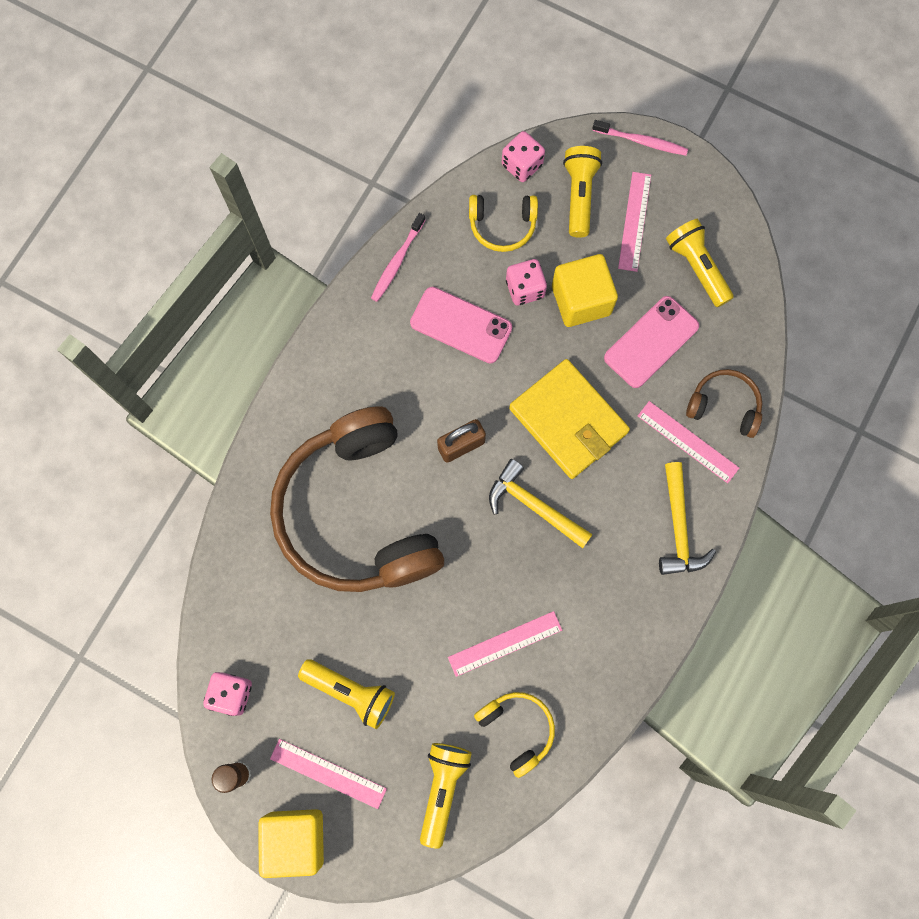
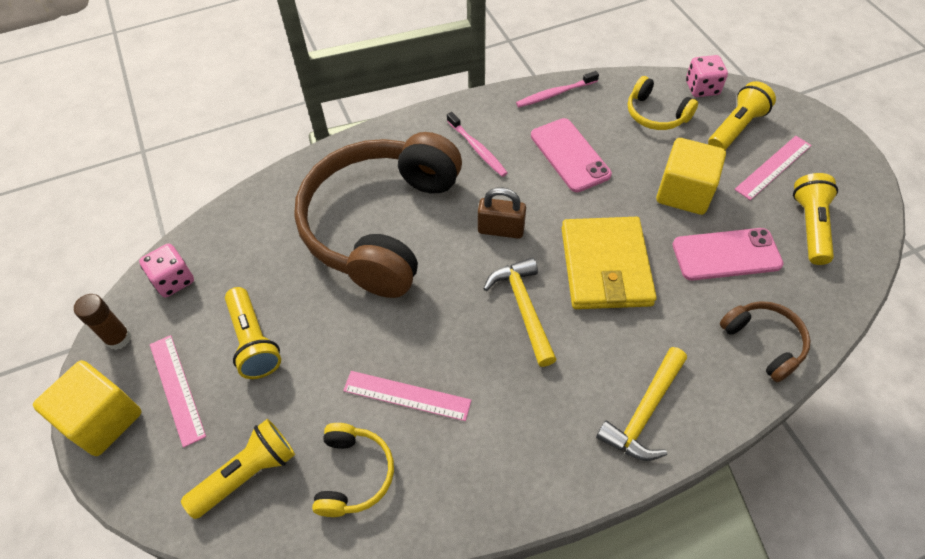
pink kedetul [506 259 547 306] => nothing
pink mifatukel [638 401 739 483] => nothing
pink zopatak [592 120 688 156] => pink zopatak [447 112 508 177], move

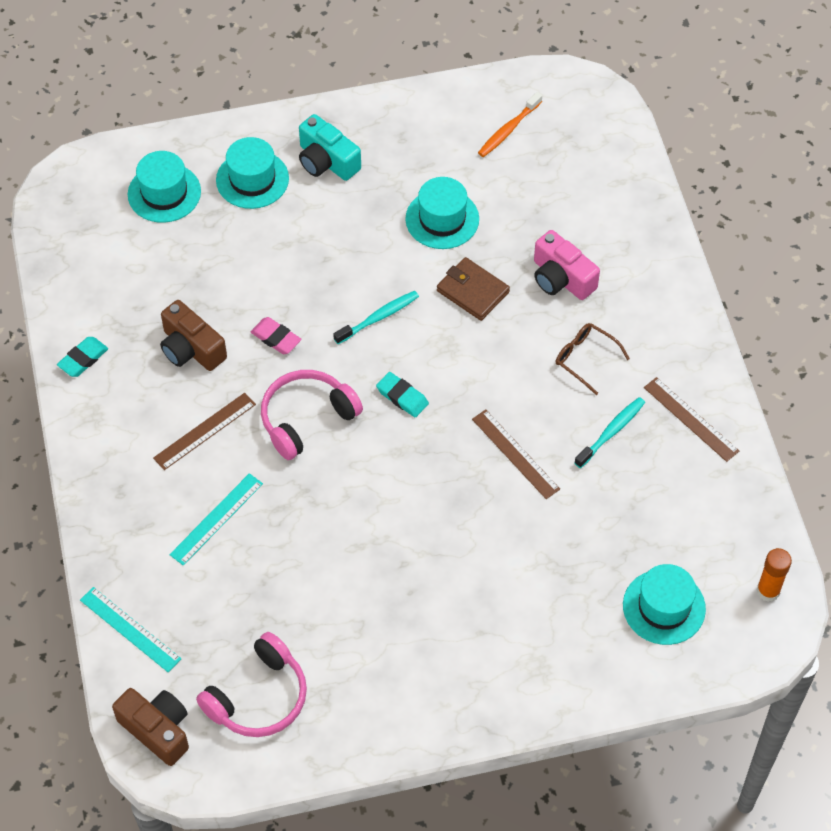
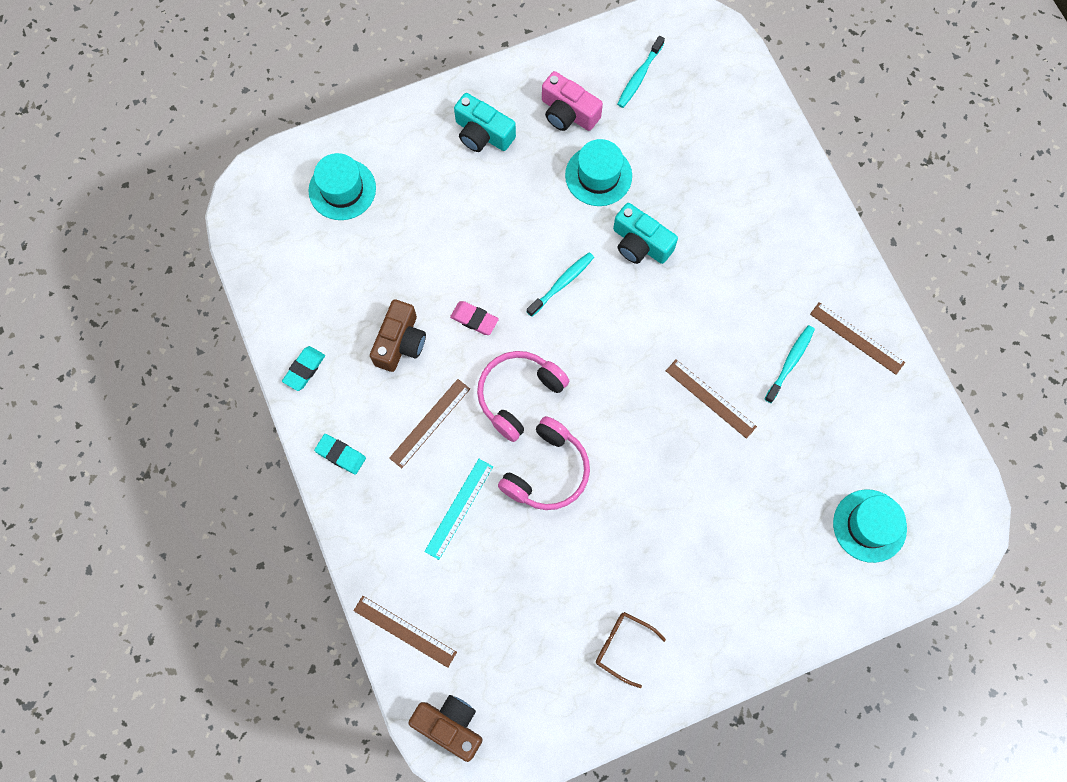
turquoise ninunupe [216 137 289 209] => nothing
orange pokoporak [756 548 792 602] => nothing
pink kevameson [196 632 307 737] => pink kevameson [498 416 590 510], move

> YOUR GOAL: Restate the material above exactly. Exclude all pictures.

> OUTPUT OF THE EXERCISE:
pink kedetul [506 259 547 306] => nothing
pink mifatukel [638 401 739 483] => nothing
pink zopatak [592 120 688 156] => pink zopatak [447 112 508 177], move

turquoise ninunupe [216 137 289 209] => nothing
orange pokoporak [756 548 792 602] => nothing
pink kevameson [196 632 307 737] => pink kevameson [498 416 590 510], move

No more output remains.